▶ WORK INSTRUCTIONS: The full listing, word for word and free of images, is the expected result.

▶ INFORMATION GIVEN:

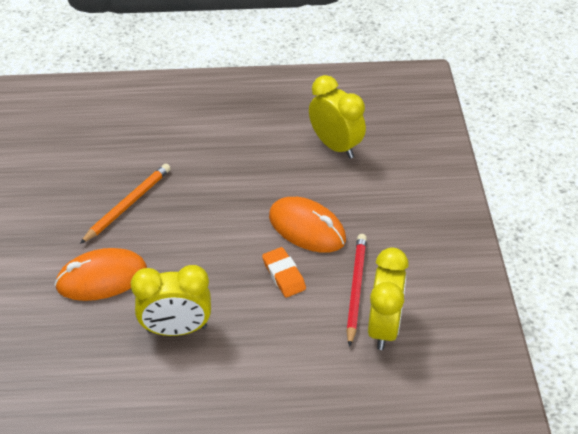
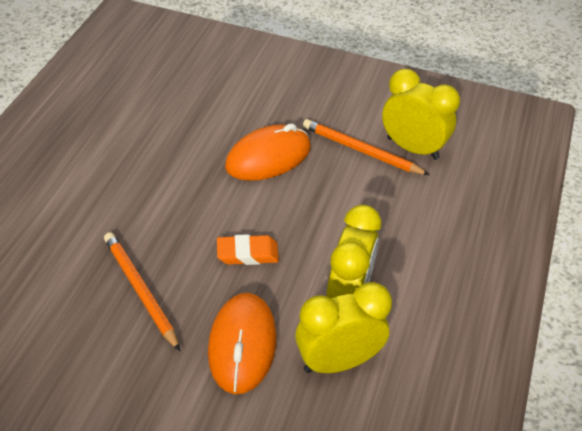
camera: 70 degrees left, 0 degrees up
(284, 275) = (319, 193): orange eraser -> orange eraser (247, 253)
(335, 146) = (171, 102): yellow clock -> yellow clock (338, 361)
(356, 289) = (361, 150): red pencil -> orange pencil

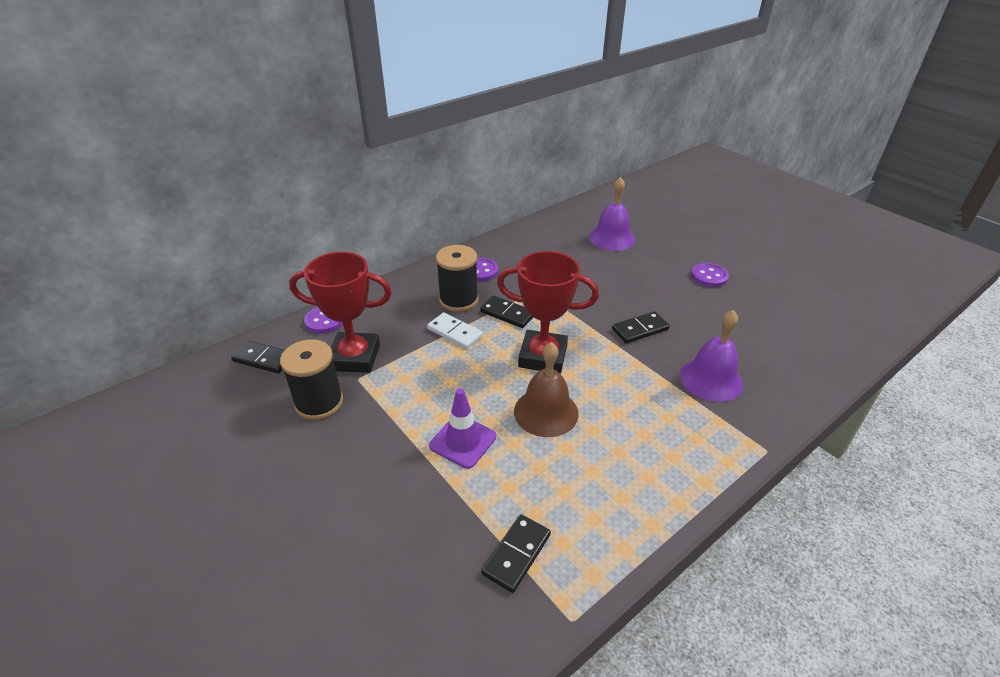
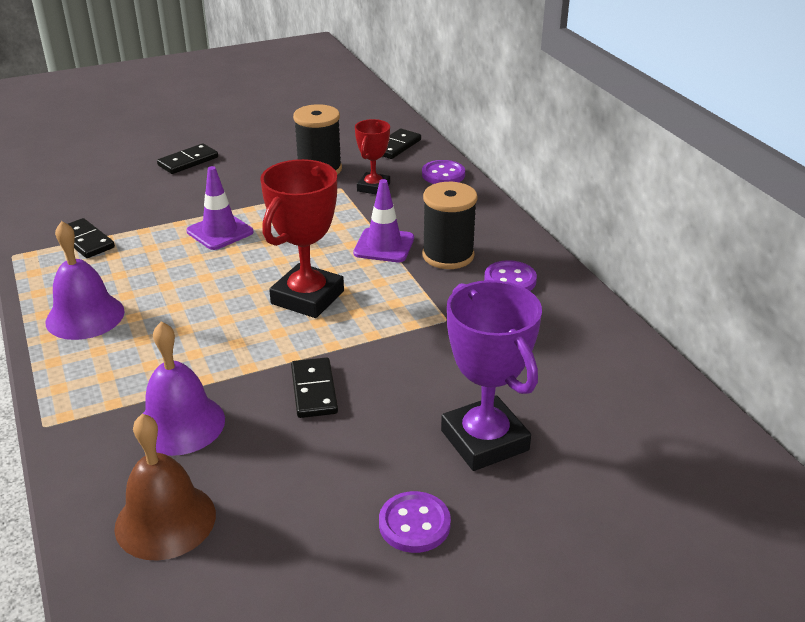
camera: 105 degrees right, 5 degrees down
(354, 357) = (373, 187): red trophy -> red trophy, size x0.58
(455, 332) = (384, 246): white domino -> purple traffic cone
(507, 314) = (403, 286): black domino -> black domino (188, 161)
(546, 412) = (221, 283): brown bell -> brown bell (165, 520)
(611, 238) = (579, 433): purple bell -> purple bell (85, 316)
(637, 264) = (484, 440): none -> purple trophy

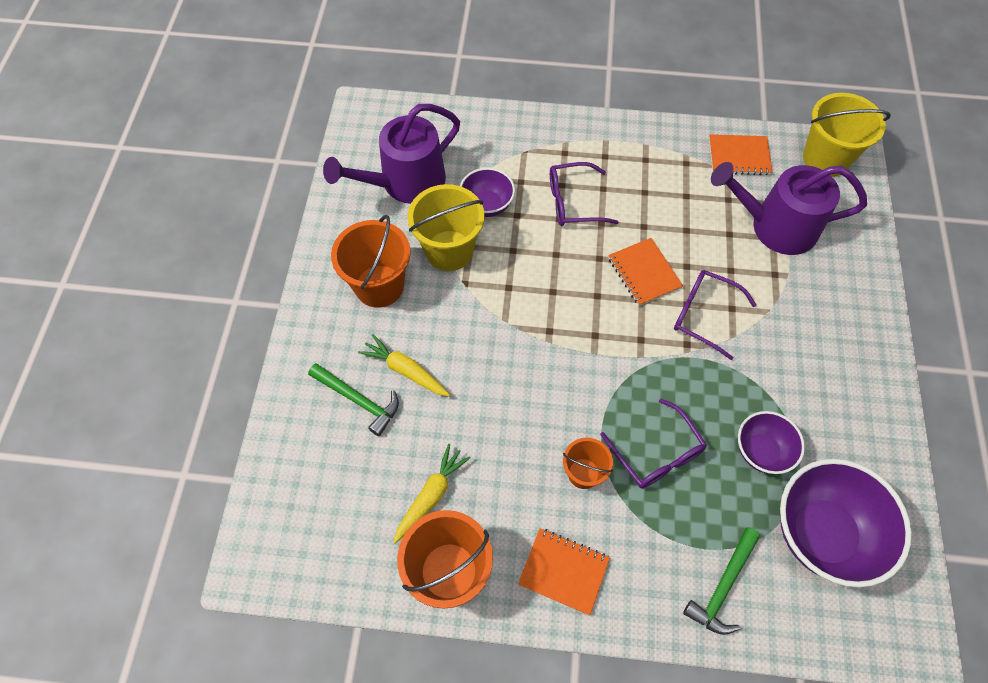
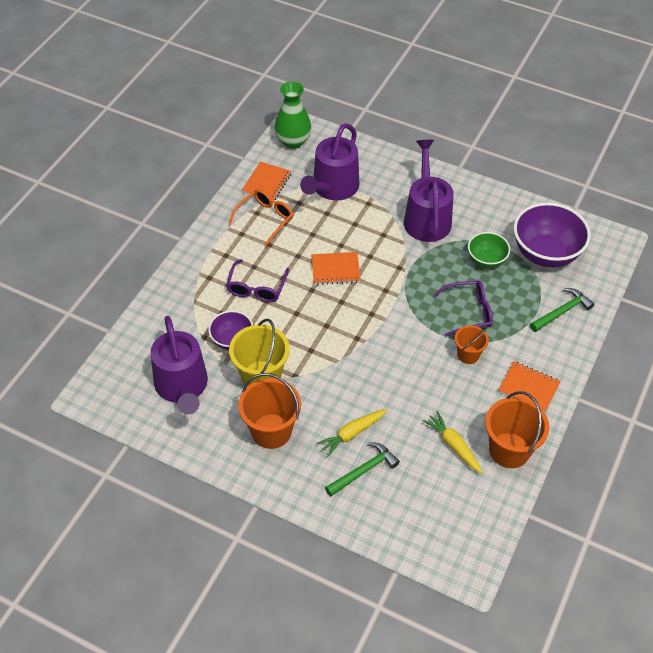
camera: 70 degrees left, 10 degrees down
(563, 571) = (528, 387): orange notebook -> orange notebook turned 75 degrees clockwise
(681, 174) = (265, 219): none -> orange glasses
(704, 315) = (382, 251): purple glasses -> none
(723, 586) = (562, 312): green hammer -> green hammer turned 90 degrees counterclockwise
(761, 451) = (486, 260): purple bowl -> green bowl
(793, 351) = (426, 218): none -> purple watering can
(825, 159) = (293, 141): yellow bucket -> green vase

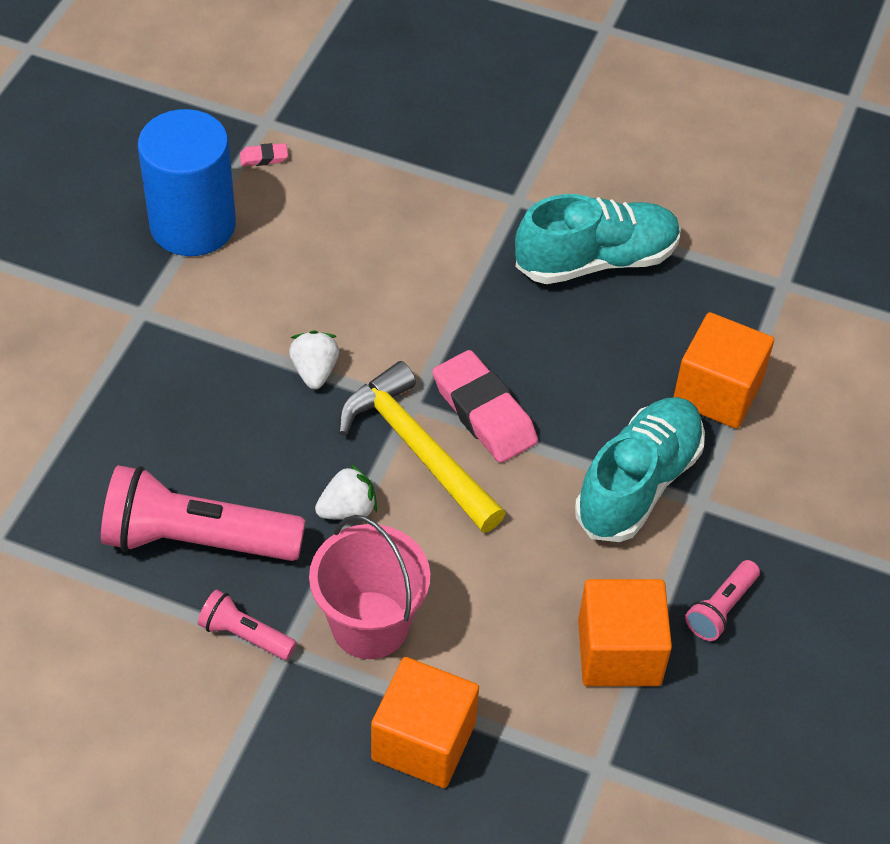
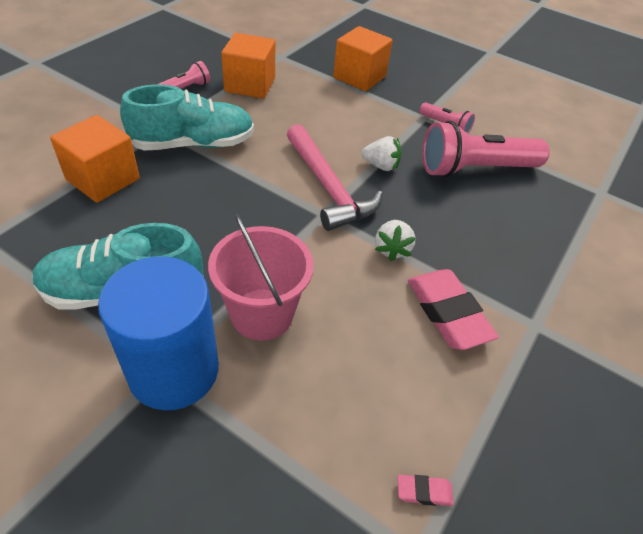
camera: 170 degrees left, 5 degrees down
(193, 225) = (500, 409): blue cylinder -> blue cylinder (174, 370)
(197, 539) = (475, 169): pink flashlight -> pink flashlight turned 150 degrees clockwise
(348, 509) = (381, 166): white strawberry -> white strawberry turned 150 degrees counterclockwise
(370, 625) = (377, 117): pink bucket -> pink bucket (262, 314)
(417, 449) = (328, 187): yellow hammer -> pink hammer
(484, 412) = (274, 199): pink eraser -> pink eraser (447, 313)
(638, 483) = (193, 144): turquoise shoe -> turquoise shoe turned 150 degrees counterclockwise

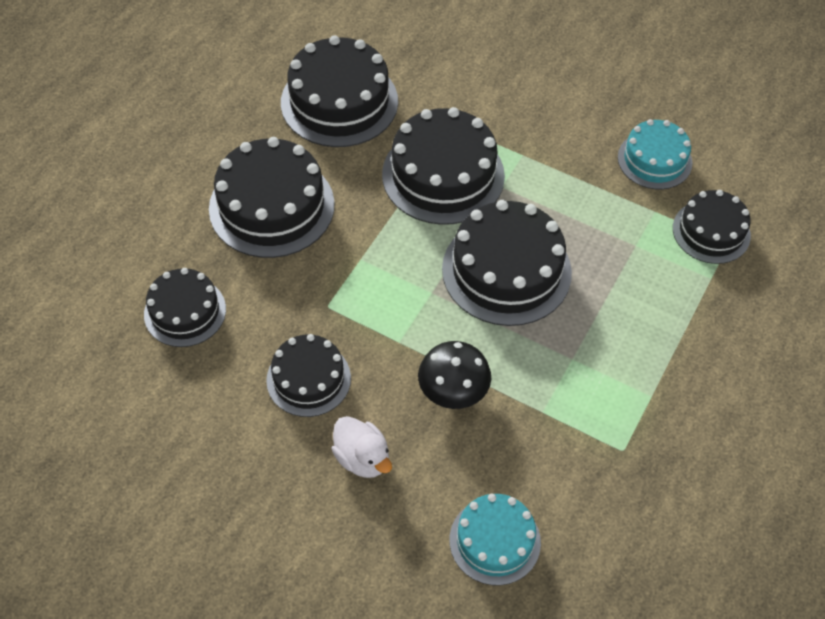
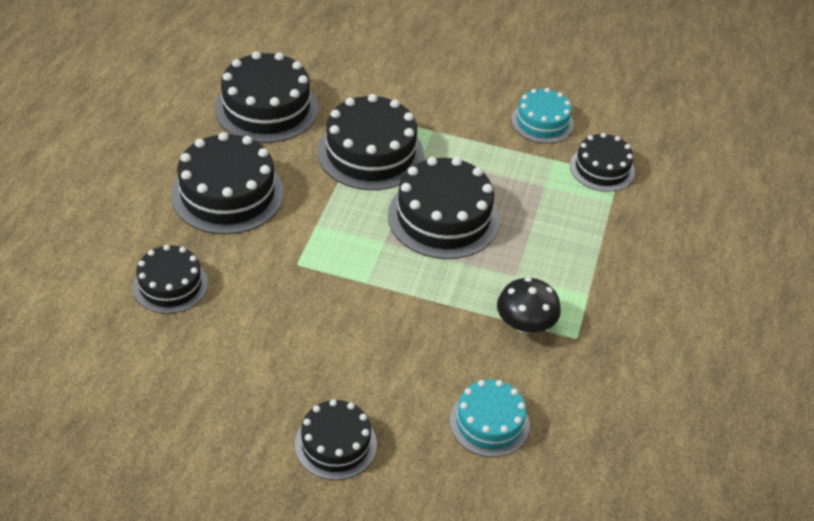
camera: 15 degrees left, 10 degrees down
(308, 379) = (295, 322): black cake -> black cake (335, 444)
(362, 458) = (358, 376): white duck -> none
(453, 391) = (423, 314): black mushroom -> black mushroom (525, 324)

▶ THE ANSWER:
camera: 70 degrees left, 0 degrees up
(284, 275) = (319, 193): orange eraser -> orange eraser (247, 253)
(335, 146) = (171, 102): yellow clock -> yellow clock (338, 361)
(356, 289) = (361, 150): red pencil -> orange pencil

camera: 105 degrees right, 5 degrees down
(354, 357) = (373, 187): red trophy -> red trophy, size x0.58
(455, 332) = (384, 246): white domino -> purple traffic cone
(507, 314) = (403, 286): black domino -> black domino (188, 161)
(546, 412) = (221, 283): brown bell -> brown bell (165, 520)
(611, 238) = (579, 433): purple bell -> purple bell (85, 316)
(637, 264) = (484, 440): none -> purple trophy

camera: 70 degrees left, 10 degrees down
(563, 571) = (528, 387): orange notebook -> orange notebook turned 75 degrees clockwise
(681, 174) = (265, 219): none -> orange glasses
(704, 315) = (382, 251): purple glasses -> none
(723, 586) = (562, 312): green hammer -> green hammer turned 90 degrees counterclockwise
(761, 451) = (486, 260): purple bowl -> green bowl
(793, 351) = (426, 218): none -> purple watering can
(825, 159) = (293, 141): yellow bucket -> green vase

camera: 170 degrees left, 5 degrees down
(193, 225) = (500, 409): blue cylinder -> blue cylinder (174, 370)
(197, 539) = (475, 169): pink flashlight -> pink flashlight turned 150 degrees clockwise
(348, 509) = (381, 166): white strawberry -> white strawberry turned 150 degrees counterclockwise
(370, 625) = (377, 117): pink bucket -> pink bucket (262, 314)
(417, 449) = (328, 187): yellow hammer -> pink hammer
(484, 412) = (274, 199): pink eraser -> pink eraser (447, 313)
(638, 483) = (193, 144): turquoise shoe -> turquoise shoe turned 150 degrees counterclockwise

camera: 15 degrees left, 10 degrees down
(308, 379) = (295, 322): black cake -> black cake (335, 444)
(362, 458) = (358, 376): white duck -> none
(453, 391) = (423, 314): black mushroom -> black mushroom (525, 324)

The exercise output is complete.